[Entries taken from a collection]
◇ ◇ ◇ ◇ ◇
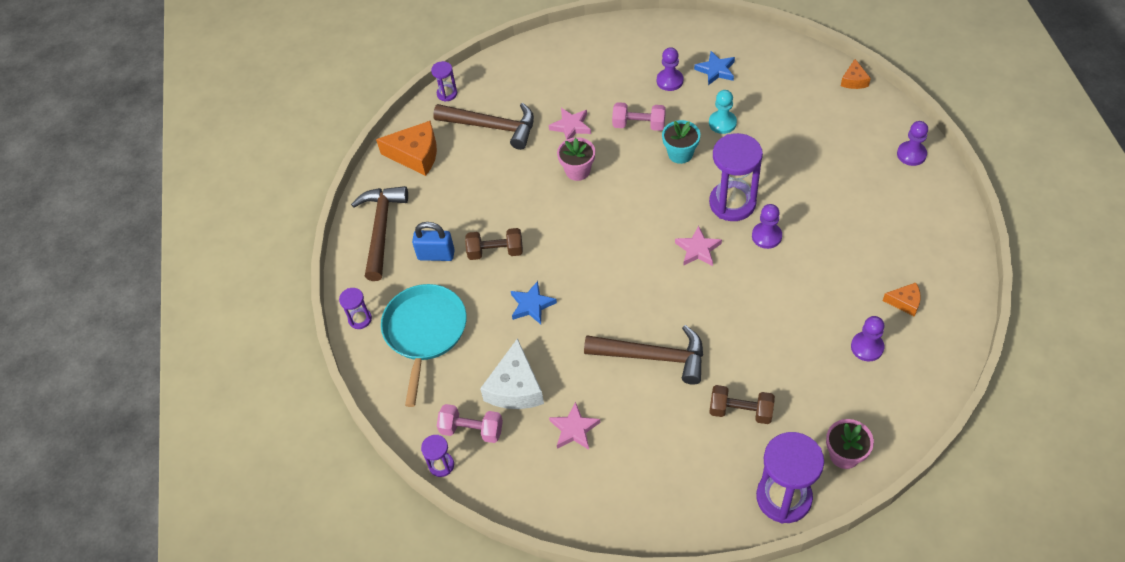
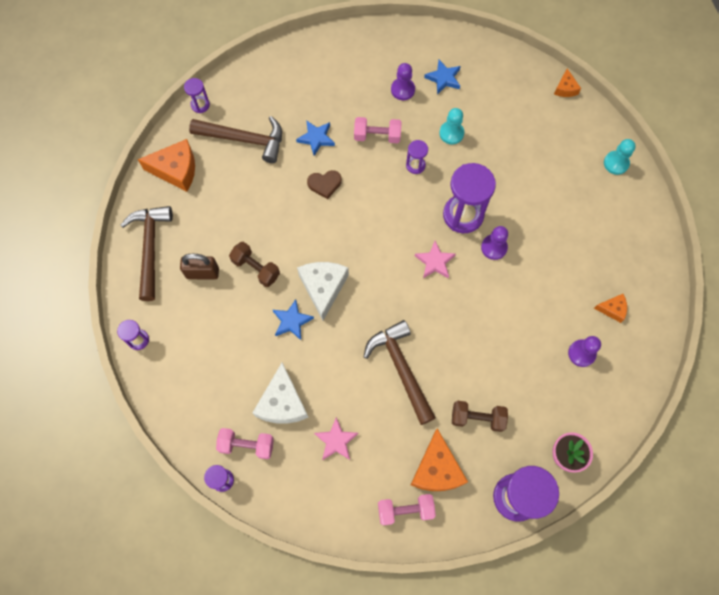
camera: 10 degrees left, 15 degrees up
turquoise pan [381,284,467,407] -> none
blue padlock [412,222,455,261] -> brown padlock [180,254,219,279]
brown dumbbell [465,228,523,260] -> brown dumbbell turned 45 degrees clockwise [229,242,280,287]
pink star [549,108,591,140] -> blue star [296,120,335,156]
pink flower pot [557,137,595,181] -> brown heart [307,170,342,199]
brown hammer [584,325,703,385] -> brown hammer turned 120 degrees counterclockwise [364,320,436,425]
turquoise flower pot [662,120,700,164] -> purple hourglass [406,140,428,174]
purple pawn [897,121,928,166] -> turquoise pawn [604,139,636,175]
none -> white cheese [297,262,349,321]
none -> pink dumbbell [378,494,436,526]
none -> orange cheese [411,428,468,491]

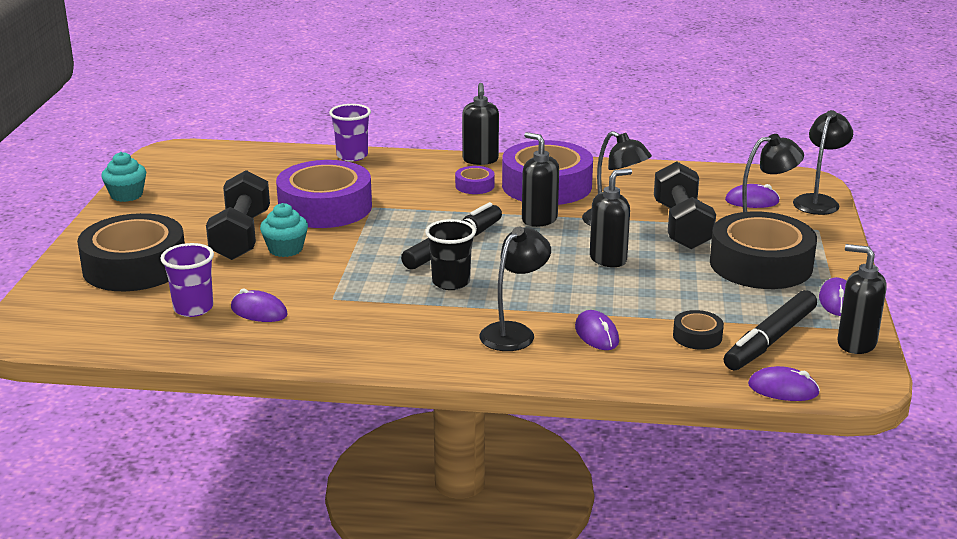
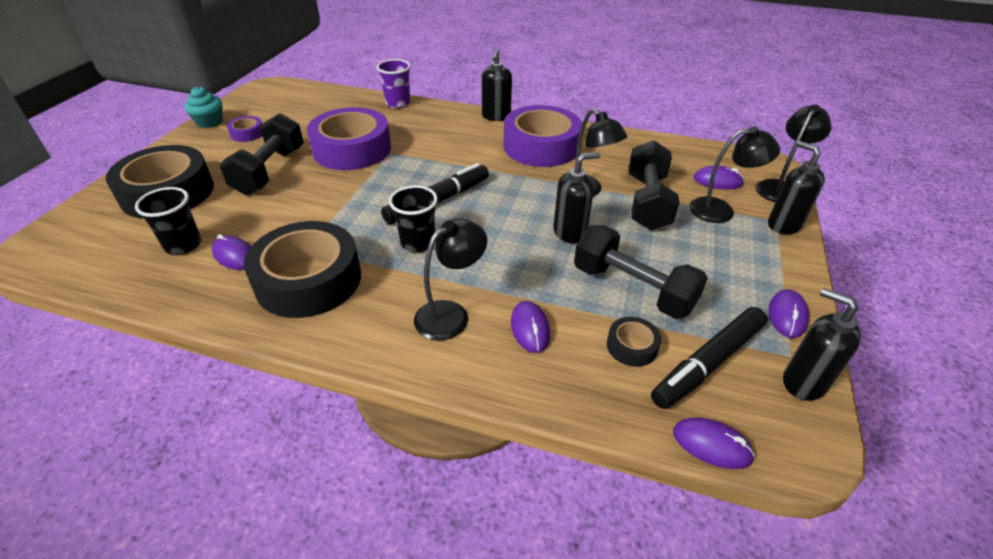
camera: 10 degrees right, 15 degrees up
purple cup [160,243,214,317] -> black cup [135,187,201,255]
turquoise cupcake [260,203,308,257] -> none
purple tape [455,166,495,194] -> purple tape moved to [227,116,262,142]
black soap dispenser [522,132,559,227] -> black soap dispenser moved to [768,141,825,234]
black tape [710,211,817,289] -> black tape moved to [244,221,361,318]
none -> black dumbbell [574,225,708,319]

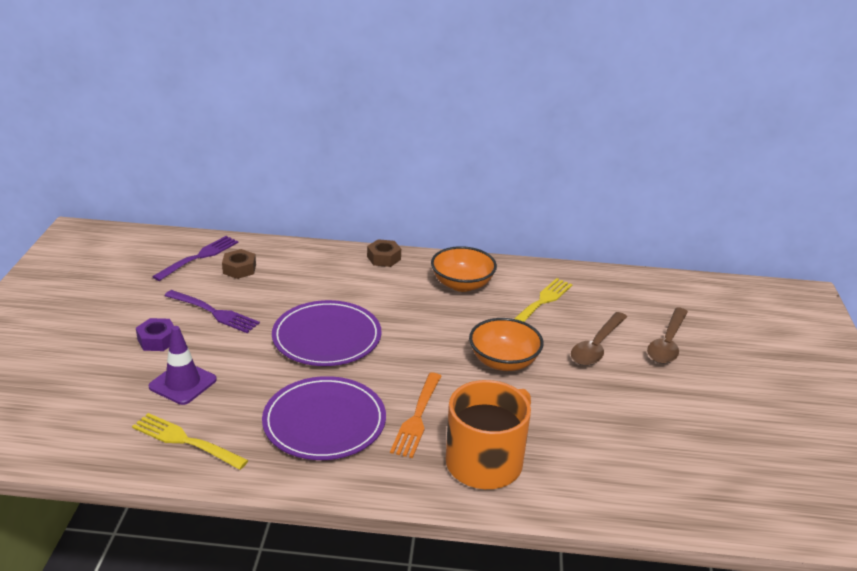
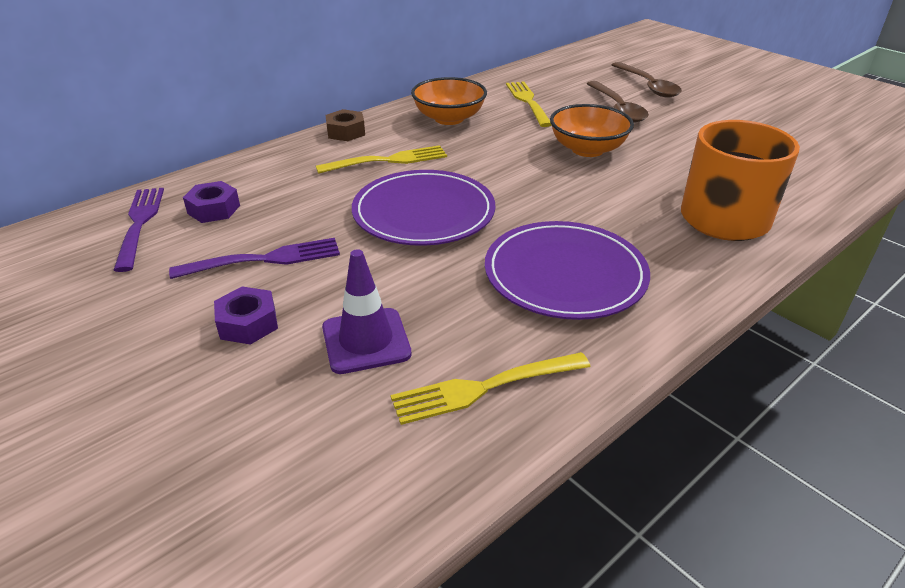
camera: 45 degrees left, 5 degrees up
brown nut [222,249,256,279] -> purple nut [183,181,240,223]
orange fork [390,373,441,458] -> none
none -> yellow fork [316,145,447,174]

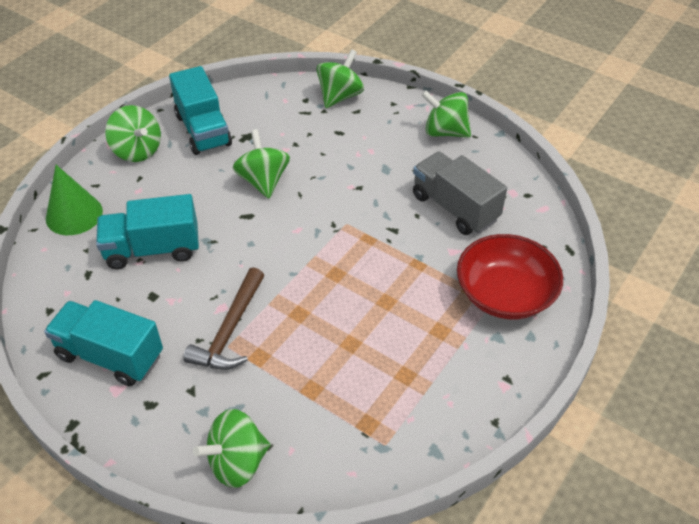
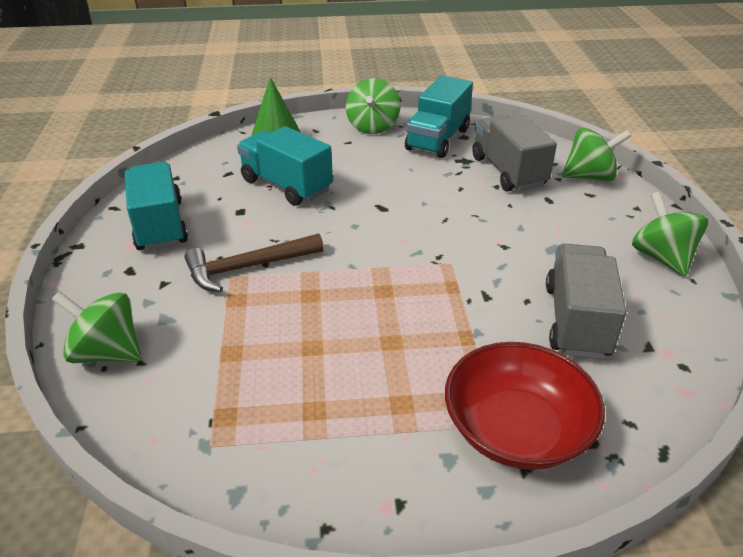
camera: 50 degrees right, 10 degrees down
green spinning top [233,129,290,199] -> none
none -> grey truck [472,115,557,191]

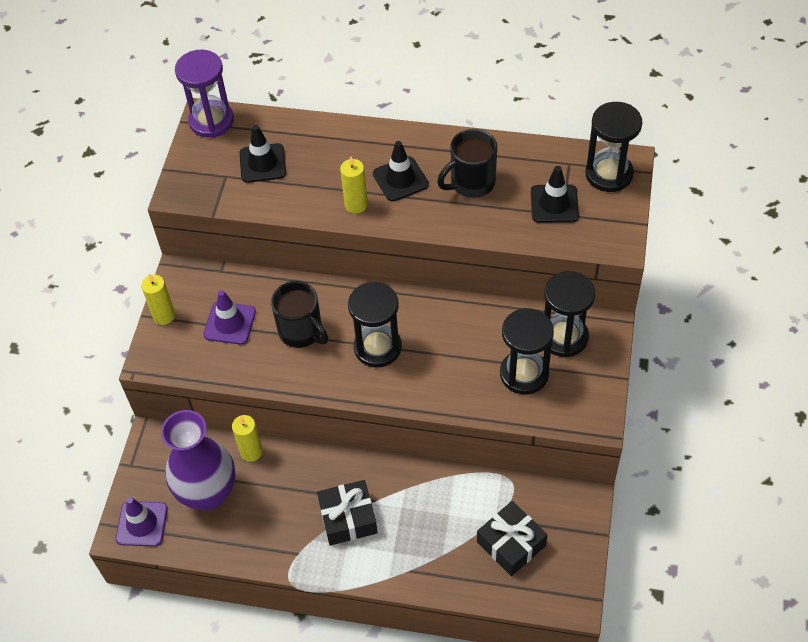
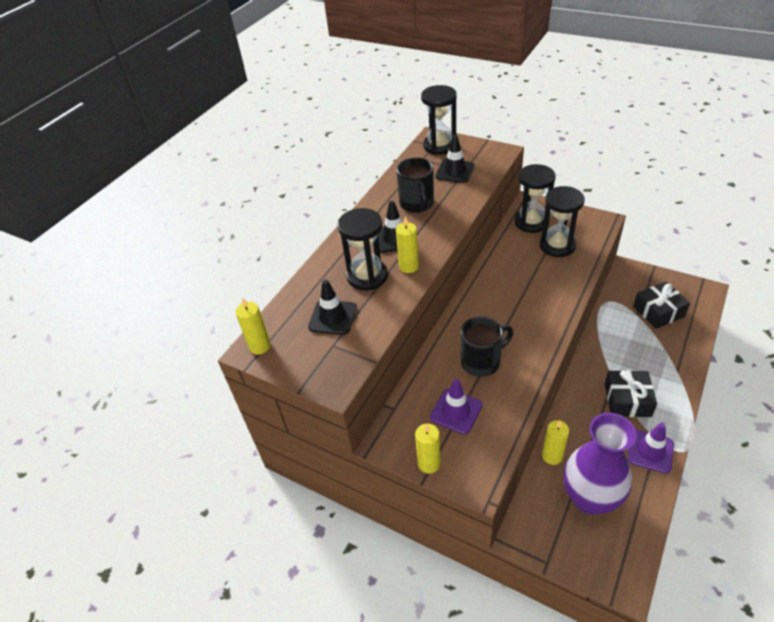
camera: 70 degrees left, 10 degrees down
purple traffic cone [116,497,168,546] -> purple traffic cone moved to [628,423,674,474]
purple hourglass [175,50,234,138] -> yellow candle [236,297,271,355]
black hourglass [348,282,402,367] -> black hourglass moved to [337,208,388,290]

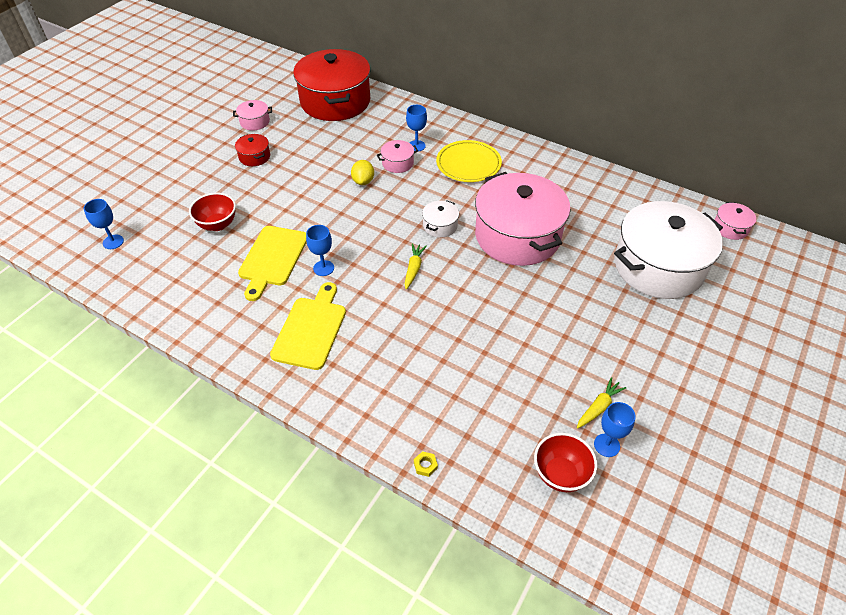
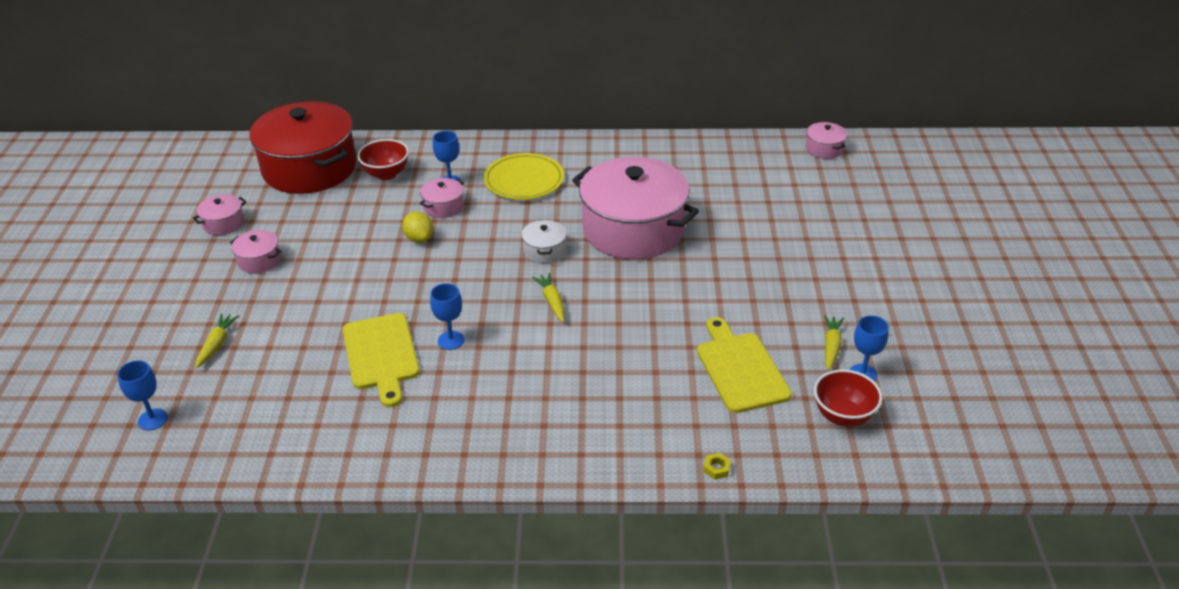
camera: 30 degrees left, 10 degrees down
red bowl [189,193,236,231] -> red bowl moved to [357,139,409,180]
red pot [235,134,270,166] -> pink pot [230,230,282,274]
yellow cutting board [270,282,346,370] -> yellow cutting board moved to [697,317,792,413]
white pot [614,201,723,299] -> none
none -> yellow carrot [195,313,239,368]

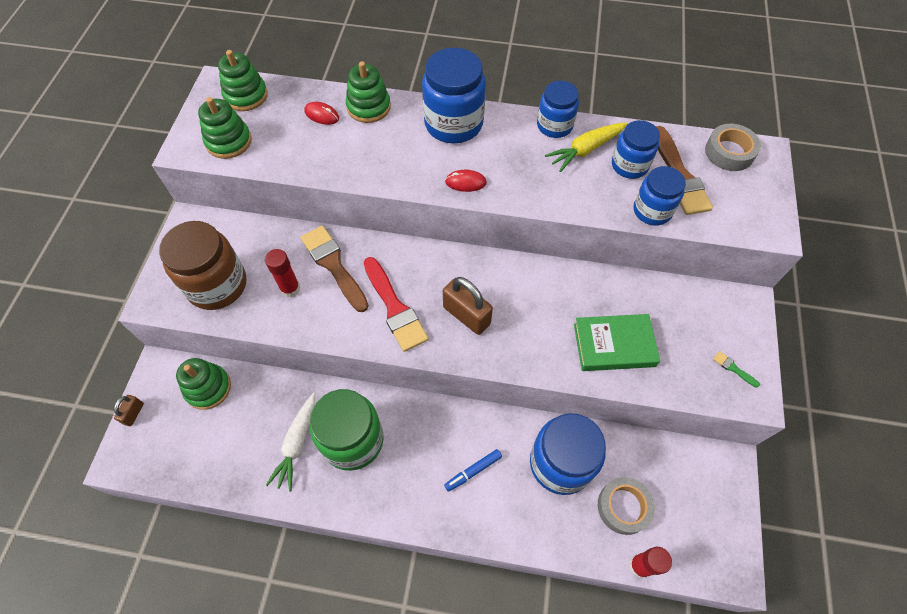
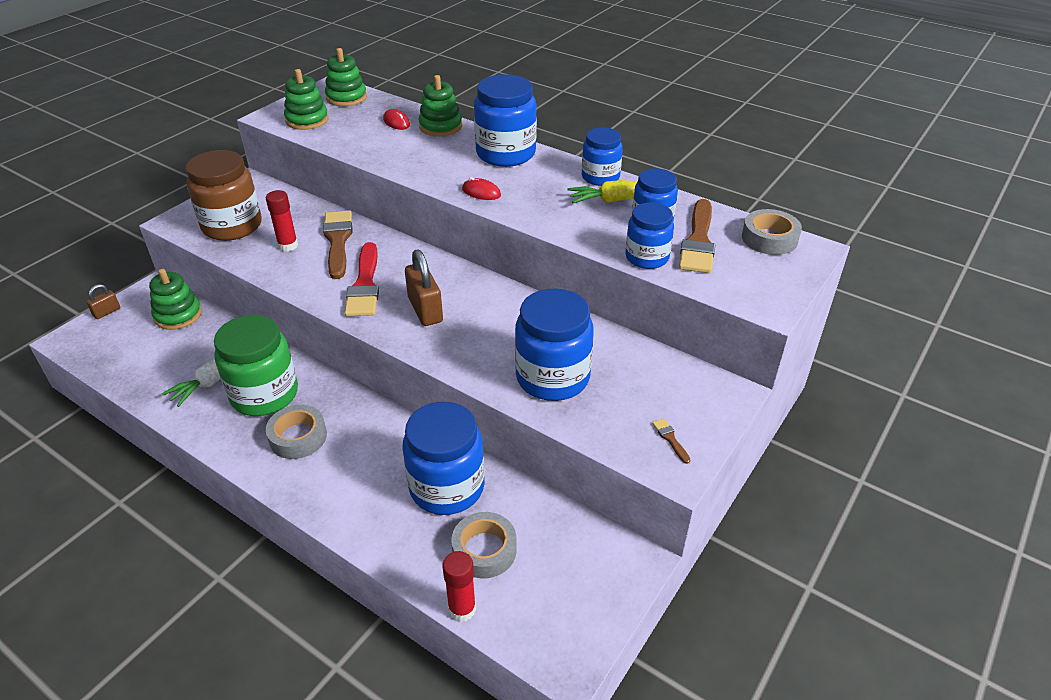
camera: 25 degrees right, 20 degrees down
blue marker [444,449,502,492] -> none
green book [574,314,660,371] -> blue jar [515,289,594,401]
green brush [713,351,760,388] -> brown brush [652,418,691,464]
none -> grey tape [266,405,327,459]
◇ ◇ ◇ ◇ ◇
- _AIM OF THE EXERCISE_: Every line above from the one with "pink flower pot" down to the one with "blue marker [444,449,502,492] -> none" must be written out exactly, and no picture may appear.

- _SOLUTION FOR THIS PROBLEM_:
pink flower pot [557,137,595,181] -> brown heart [307,170,342,199]
brown hammer [584,325,703,385] -> brown hammer turned 120 degrees counterclockwise [364,320,436,425]
turquoise flower pot [662,120,700,164] -> purple hourglass [406,140,428,174]
purple pawn [897,121,928,166] -> turquoise pawn [604,139,636,175]
none -> white cheese [297,262,349,321]
none -> pink dumbbell [378,494,436,526]
none -> orange cheese [411,428,468,491]

camera: 10 degrees right, 15 degrees up
purple cup [160,243,214,317] -> black cup [135,187,201,255]
turquoise cupcake [260,203,308,257] -> none
purple tape [455,166,495,194] -> purple tape moved to [227,116,262,142]
black soap dispenser [522,132,559,227] -> black soap dispenser moved to [768,141,825,234]
black tape [710,211,817,289] -> black tape moved to [244,221,361,318]
none -> black dumbbell [574,225,708,319]

camera: 45 degrees left, 5 degrees up
brown nut [222,249,256,279] -> purple nut [183,181,240,223]
orange fork [390,373,441,458] -> none
none -> yellow fork [316,145,447,174]

camera: 50 degrees right, 10 degrees down
green spinning top [233,129,290,199] -> none
none -> grey truck [472,115,557,191]

camera: 70 degrees left, 10 degrees down
purple traffic cone [116,497,168,546] -> purple traffic cone moved to [628,423,674,474]
purple hourglass [175,50,234,138] -> yellow candle [236,297,271,355]
black hourglass [348,282,402,367] -> black hourglass moved to [337,208,388,290]

camera: 30 degrees left, 10 degrees down
red bowl [189,193,236,231] -> red bowl moved to [357,139,409,180]
red pot [235,134,270,166] -> pink pot [230,230,282,274]
yellow cutting board [270,282,346,370] -> yellow cutting board moved to [697,317,792,413]
white pot [614,201,723,299] -> none
none -> yellow carrot [195,313,239,368]

camera: 25 degrees right, 20 degrees down
blue marker [444,449,502,492] -> none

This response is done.